Record excerpts >>

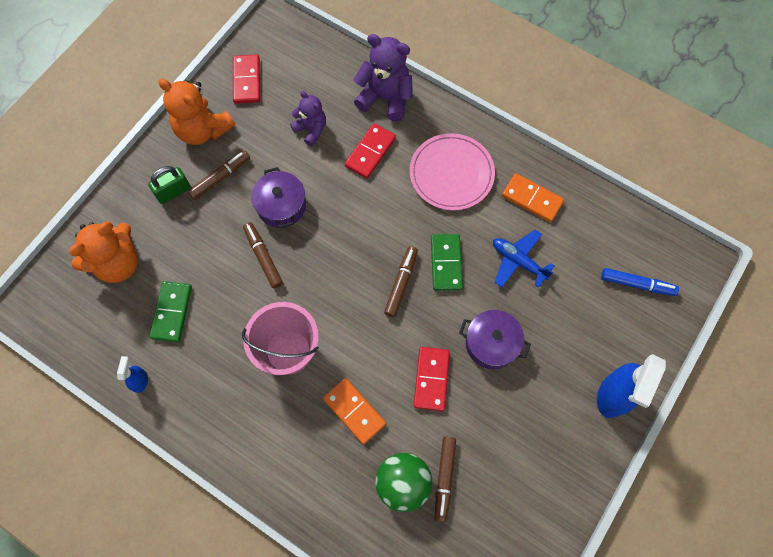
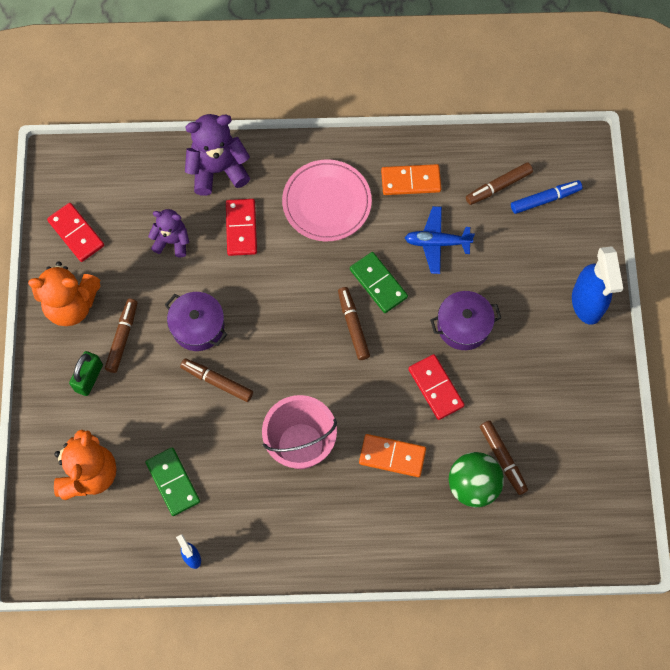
camera: 35 degrees left, 0 degrees up
(603, 249) = (498, 187): none -> brown marker

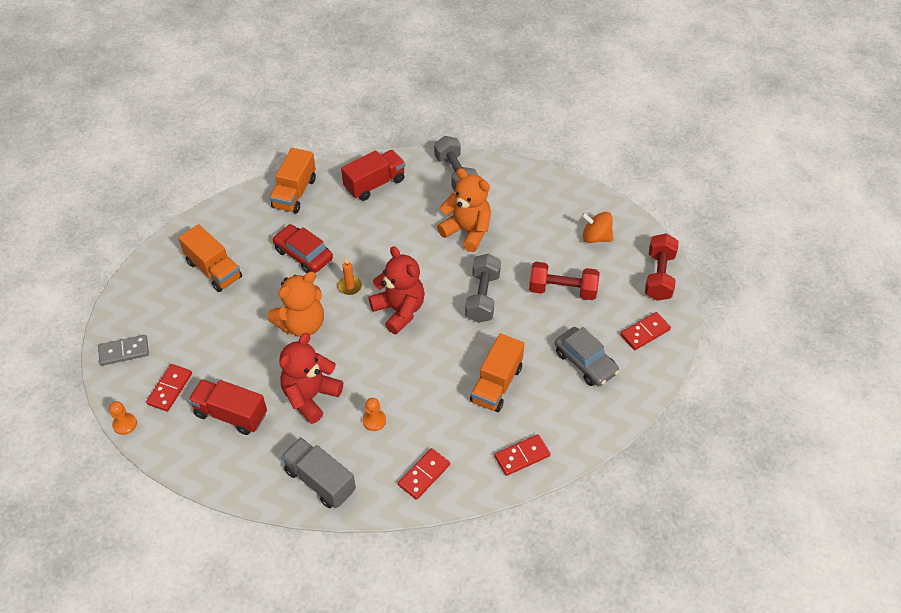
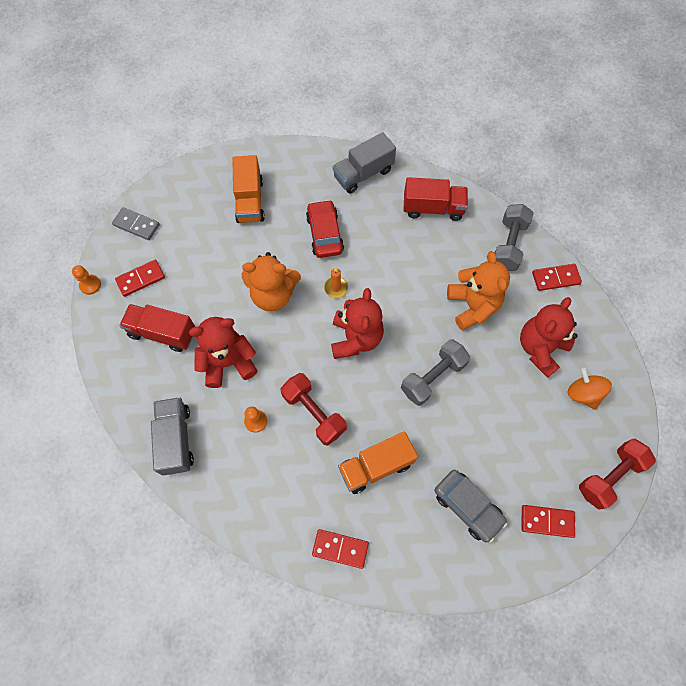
camera: 40 degrees right, 15 degrees up
(231, 414) = (162, 333): red truck -> red truck turned 45 degrees counterclockwise
(294, 193) = (363, 174): orange truck -> grey truck
(424, 475) = (252, 499): red domino -> red domino (555, 278)
(541, 228) = (540, 348): none -> red teddy bear
(562, 290) = (507, 422): red dumbbell -> red dumbbell (314, 413)
(585, 362) = (467, 506): grey car -> grey car turned 45 degrees counterclockwise

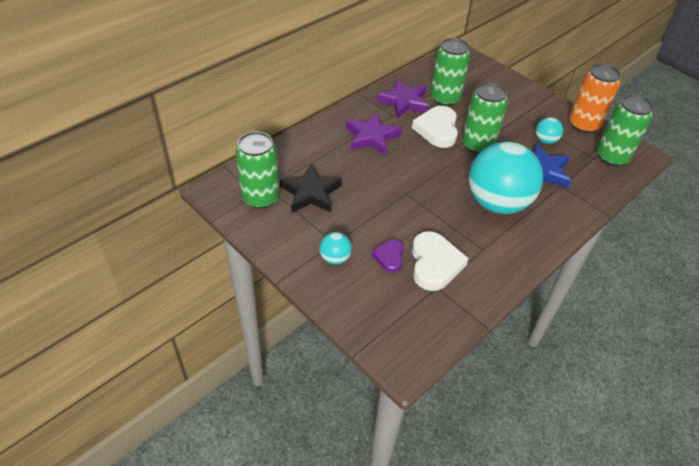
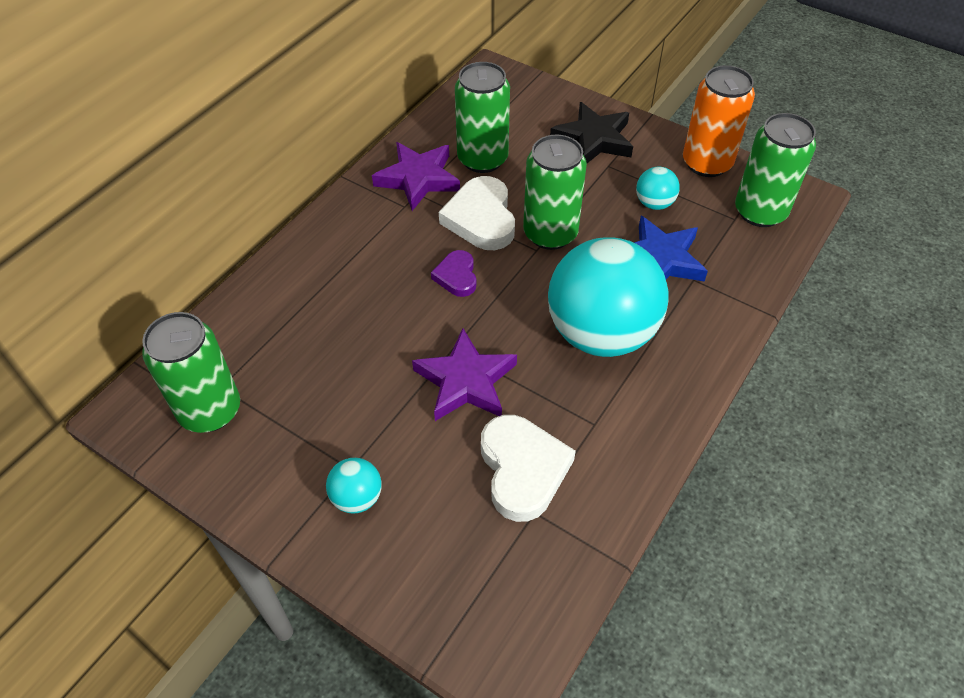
camera: 10 degrees left, 5 degrees up
(311, 193) = (294, 382): black star -> black star (593, 139)
(371, 137) = (377, 254): purple star -> purple star (465, 381)
(389, 257) = (447, 474): purple heart -> purple heart (456, 276)

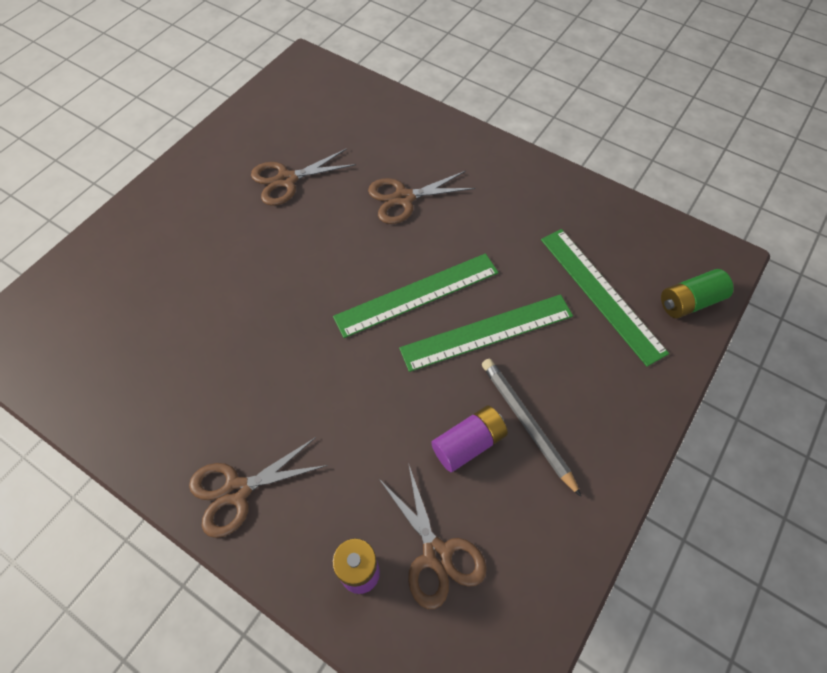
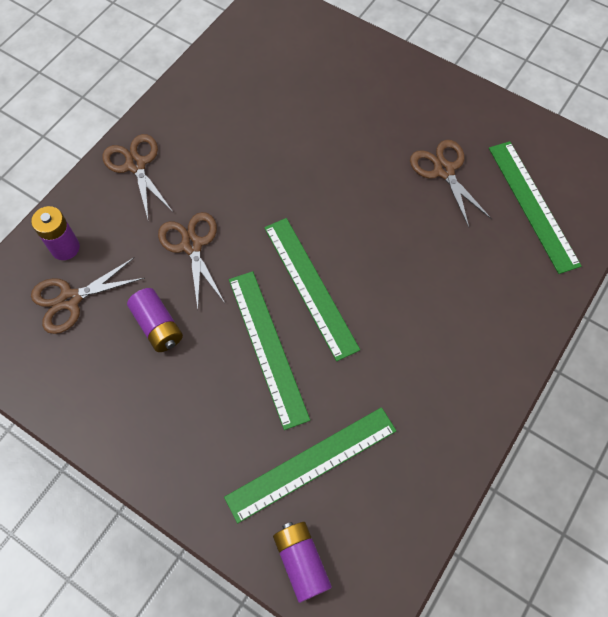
camera: 90 degrees right, 5 degrees up
(332, 120) = (532, 205): none -> green ruler
(404, 198) = (429, 274): brown scissors -> brown scissors (192, 245)
(527, 423) = (172, 375): grey pencil -> none
(689, 302) = (301, 561): green battery -> purple battery

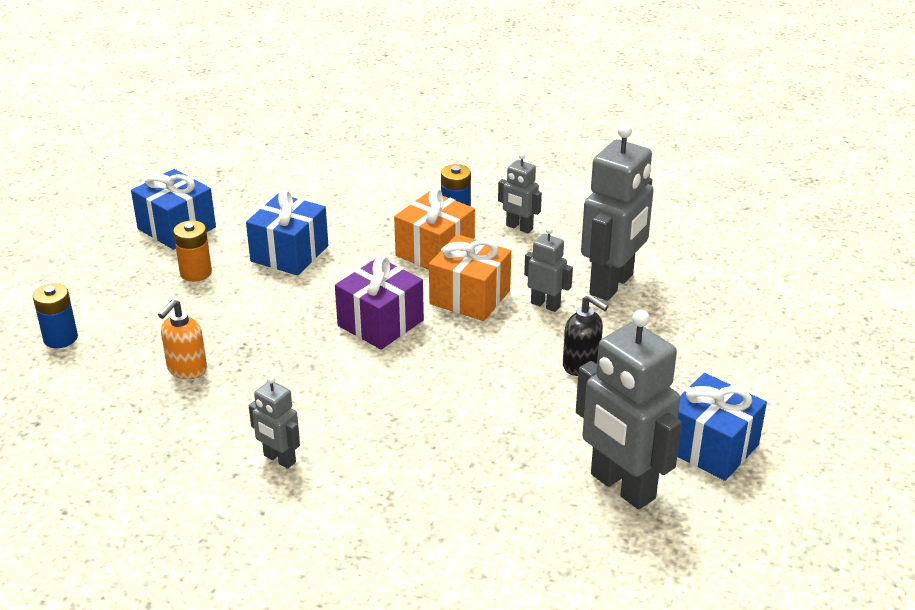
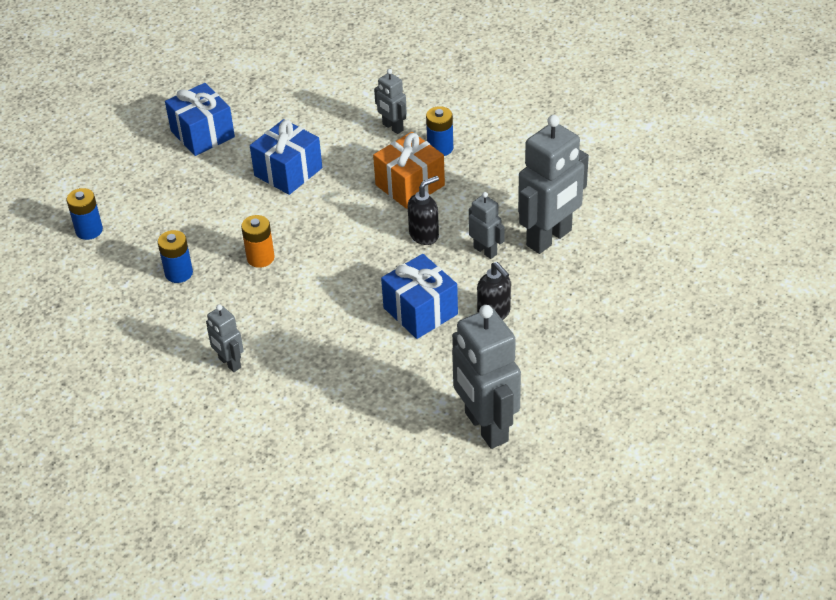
camera: 15 degrees right, 10 degrees up
(186, 370) = (179, 273): orange soap dispenser -> blue battery
(196, 273) = (207, 181): orange battery -> orange battery (260, 258)
(380, 323) = (343, 250): purple gift -> none
(470, 297) = (424, 235): orange gift -> black soap dispenser
(519, 227) = (490, 169): grey robot -> grey robot (392, 127)
(711, 447) = (571, 403): blue gift -> blue gift (420, 311)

Instructions to follow >> Copy every record exactly, leaving the pictures out.

Written solution >>
camera: 35 degrees left, 0 degrees up
(603, 249) = (498, 187): none -> brown marker

camera: 40 degrees right, 15 degrees up
(231, 414) = (162, 333): red truck -> red truck turned 45 degrees counterclockwise
(294, 193) = (363, 174): orange truck -> grey truck
(424, 475) = (252, 499): red domino -> red domino (555, 278)
(541, 228) = (540, 348): none -> red teddy bear
(562, 290) = (507, 422): red dumbbell -> red dumbbell (314, 413)
(585, 362) = (467, 506): grey car -> grey car turned 45 degrees counterclockwise

camera: 10 degrees left, 5 degrees up
(311, 193) = (294, 382): black star -> black star (593, 139)
(371, 137) = (377, 254): purple star -> purple star (465, 381)
(389, 257) = (447, 474): purple heart -> purple heart (456, 276)

camera: 90 degrees right, 5 degrees up
(332, 120) = (532, 205): none -> green ruler
(404, 198) = (429, 274): brown scissors -> brown scissors (192, 245)
(527, 423) = (172, 375): grey pencil -> none
(689, 302) = (301, 561): green battery -> purple battery

camera: 15 degrees right, 10 degrees up
(186, 370) = (179, 273): orange soap dispenser -> blue battery
(196, 273) = (207, 181): orange battery -> orange battery (260, 258)
(380, 323) = (343, 250): purple gift -> none
(470, 297) = (424, 235): orange gift -> black soap dispenser
(519, 227) = (490, 169): grey robot -> grey robot (392, 127)
(711, 447) = (571, 403): blue gift -> blue gift (420, 311)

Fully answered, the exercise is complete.